Data extracts:
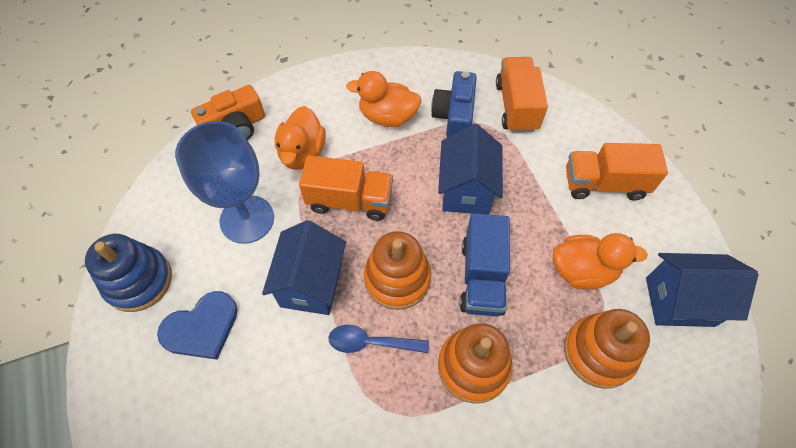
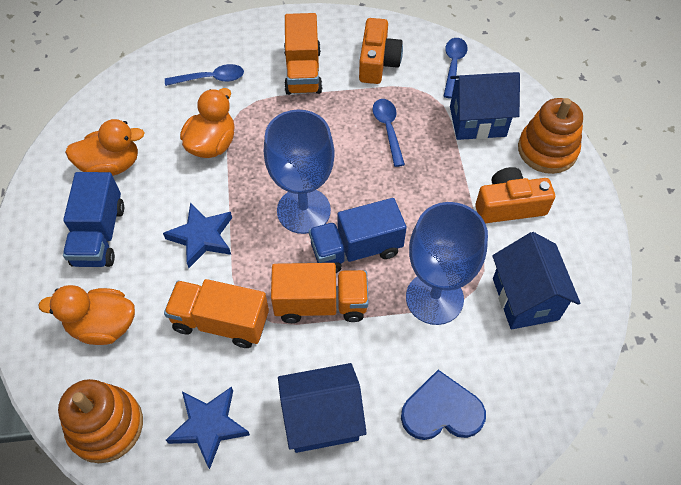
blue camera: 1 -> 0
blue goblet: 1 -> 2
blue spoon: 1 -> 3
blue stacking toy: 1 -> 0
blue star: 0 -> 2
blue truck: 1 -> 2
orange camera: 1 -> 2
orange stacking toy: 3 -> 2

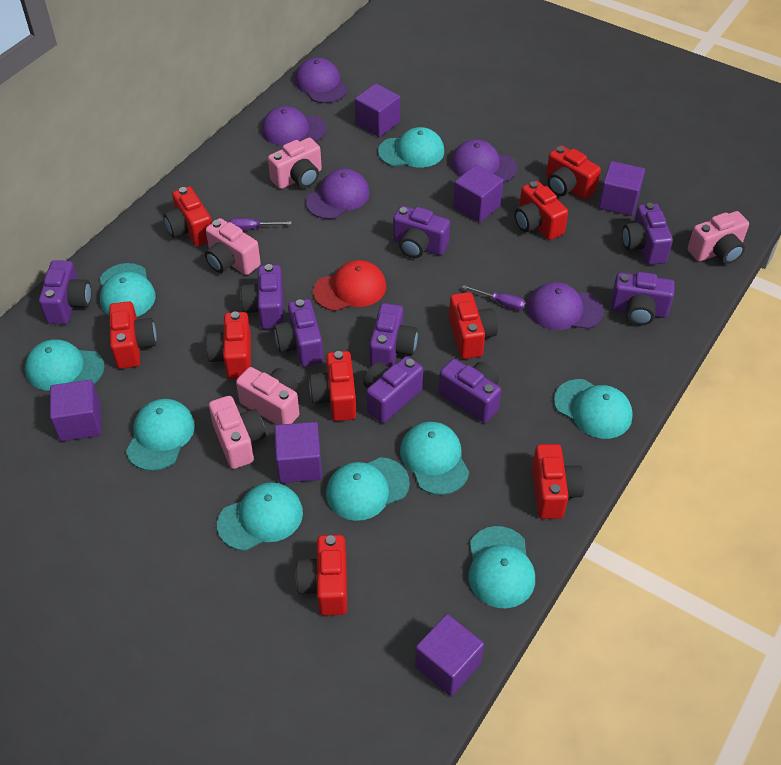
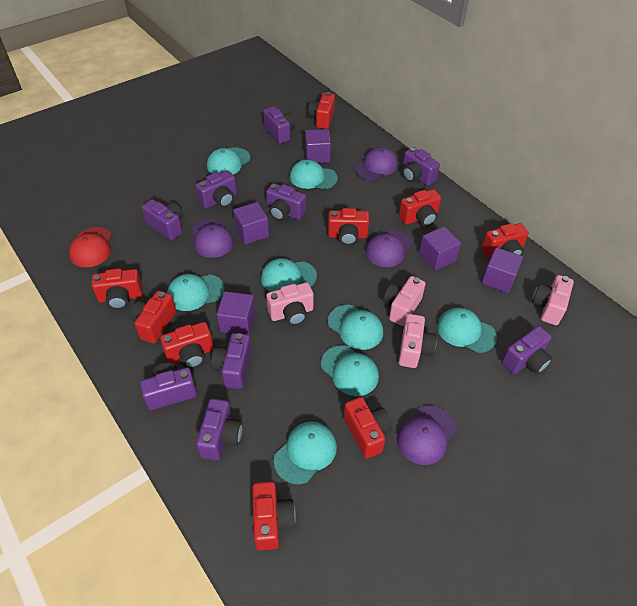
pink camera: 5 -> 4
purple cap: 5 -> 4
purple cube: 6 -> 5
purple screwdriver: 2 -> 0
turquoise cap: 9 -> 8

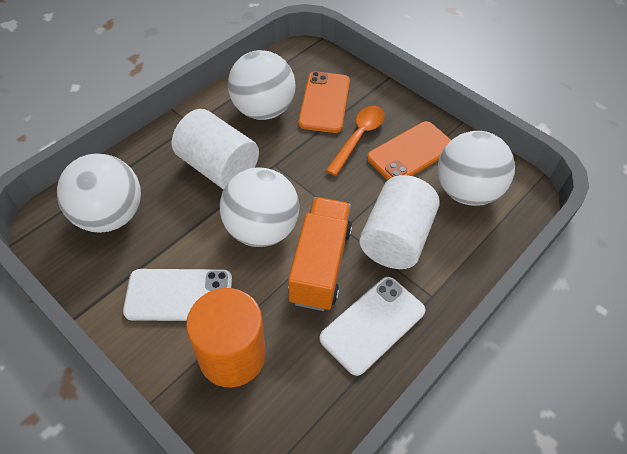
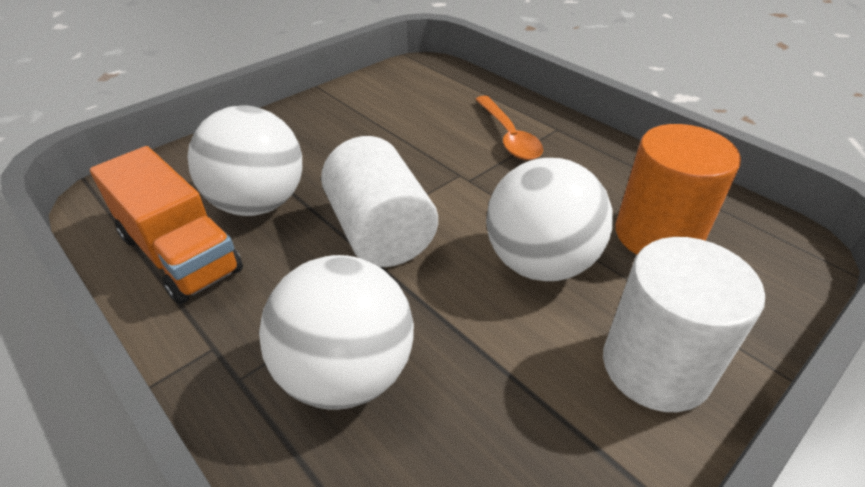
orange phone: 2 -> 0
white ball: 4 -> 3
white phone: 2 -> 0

Work to complete: Could you write out the whole listing exactly, dropping the pictures?

Your solution:
blue camera: 1 -> 0
blue goblet: 1 -> 2
blue spoon: 1 -> 3
blue stacking toy: 1 -> 0
blue star: 0 -> 2
blue truck: 1 -> 2
orange camera: 1 -> 2
orange stacking toy: 3 -> 2

pink camera: 5 -> 4
purple cap: 5 -> 4
purple cube: 6 -> 5
purple screwdriver: 2 -> 0
turquoise cap: 9 -> 8

orange phone: 2 -> 0
white ball: 4 -> 3
white phone: 2 -> 0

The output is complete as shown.